**Exercise description:** Every line from the one with "BT pin RXD: D2 -> none" to the one with "LIGHT2 pin GND: none -> GND", including those two, is to be copied exactly; all other lines of the entries below are left out.

(Edit difference data)
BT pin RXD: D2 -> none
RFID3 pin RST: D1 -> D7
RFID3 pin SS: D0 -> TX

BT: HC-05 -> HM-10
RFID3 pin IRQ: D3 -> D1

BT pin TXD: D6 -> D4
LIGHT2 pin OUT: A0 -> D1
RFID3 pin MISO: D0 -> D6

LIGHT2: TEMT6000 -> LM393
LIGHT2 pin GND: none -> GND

---

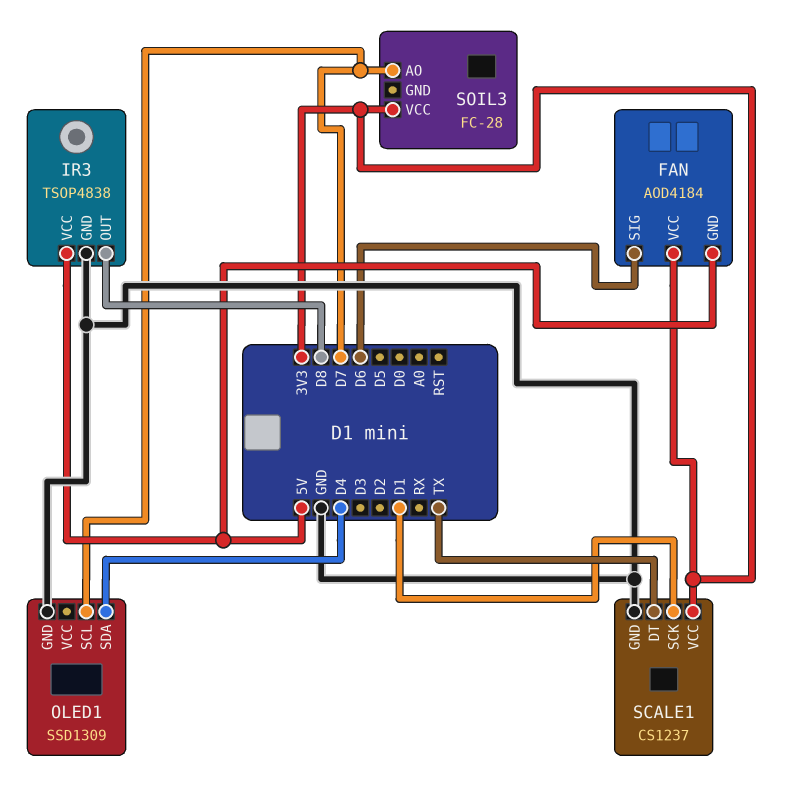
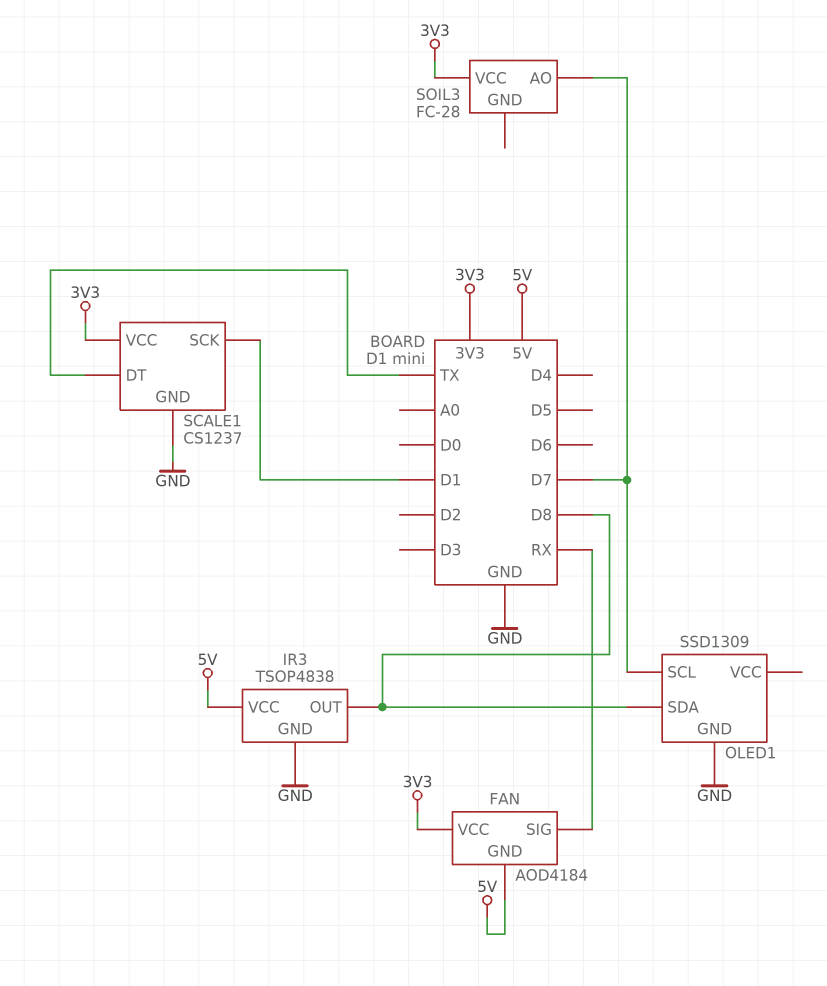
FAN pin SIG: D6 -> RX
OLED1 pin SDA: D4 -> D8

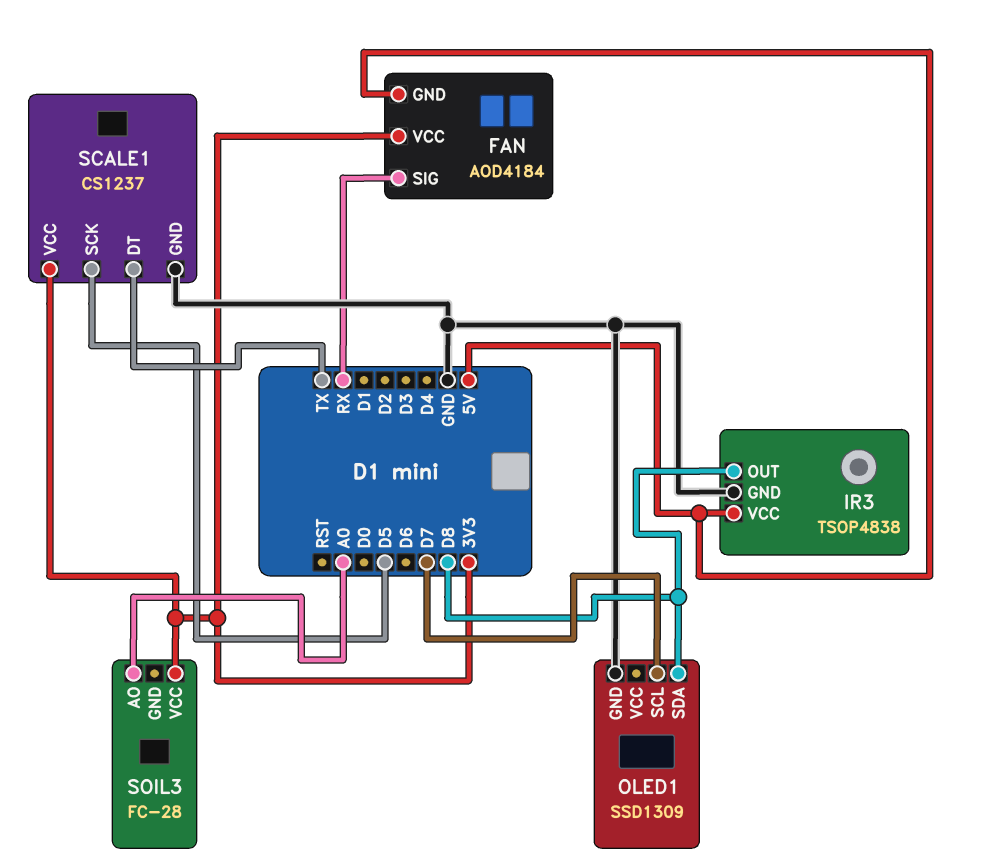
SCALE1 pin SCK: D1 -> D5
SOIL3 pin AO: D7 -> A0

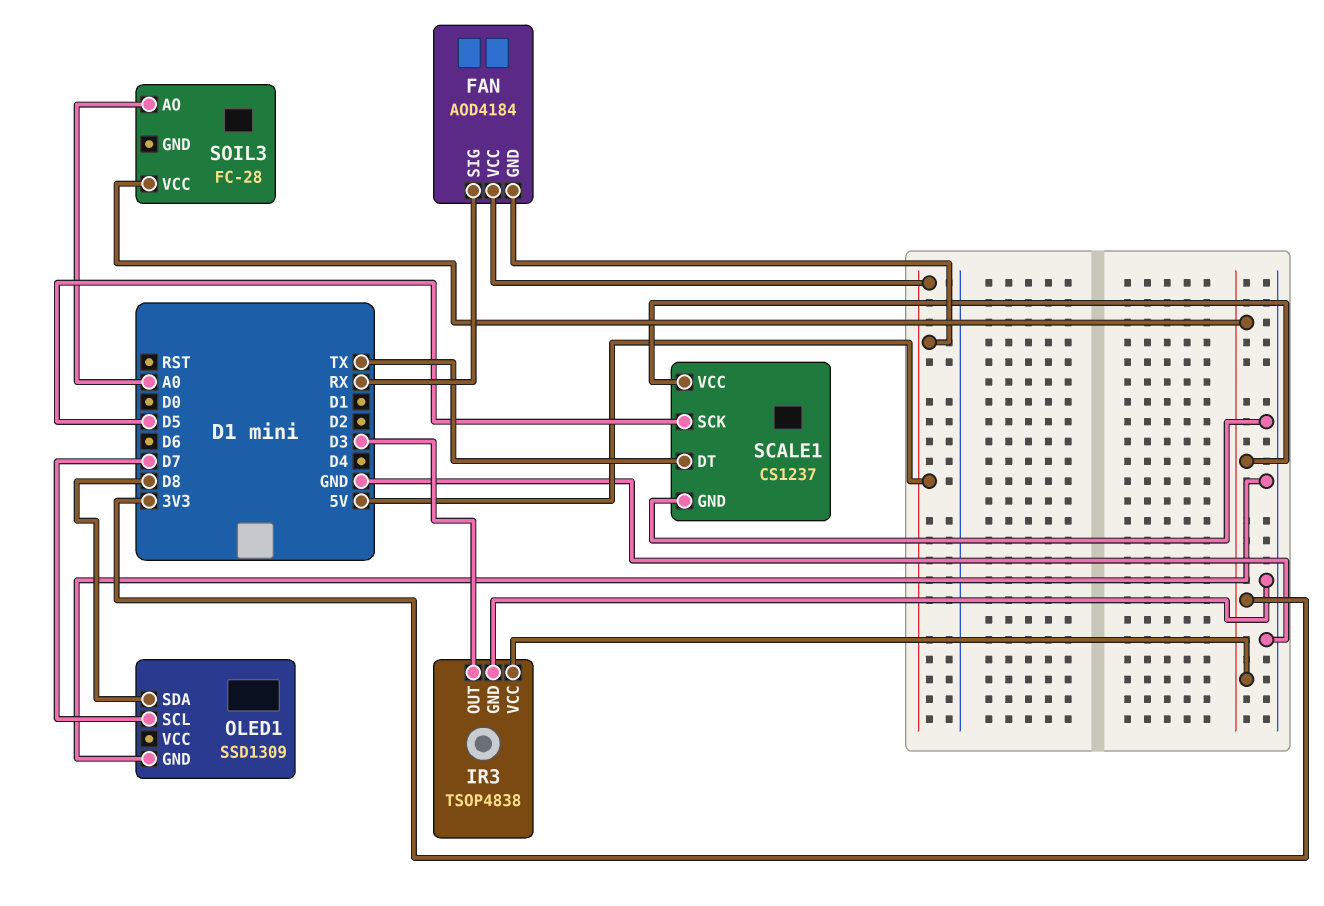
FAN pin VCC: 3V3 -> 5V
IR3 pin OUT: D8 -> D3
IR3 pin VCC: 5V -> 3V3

**Expected output:**
BT pin RXD: D2 -> none
RFID3 pin RST: D1 -> D7
RFID3 pin SS: D0 -> TX

BT: HC-05 -> HM-10
RFID3 pin IRQ: D3 -> D1

BT pin TXD: D6 -> D4
LIGHT2 pin OUT: A0 -> D1
RFID3 pin MISO: D0 -> D6

LIGHT2: TEMT6000 -> LM393
LIGHT2 pin GND: none -> GND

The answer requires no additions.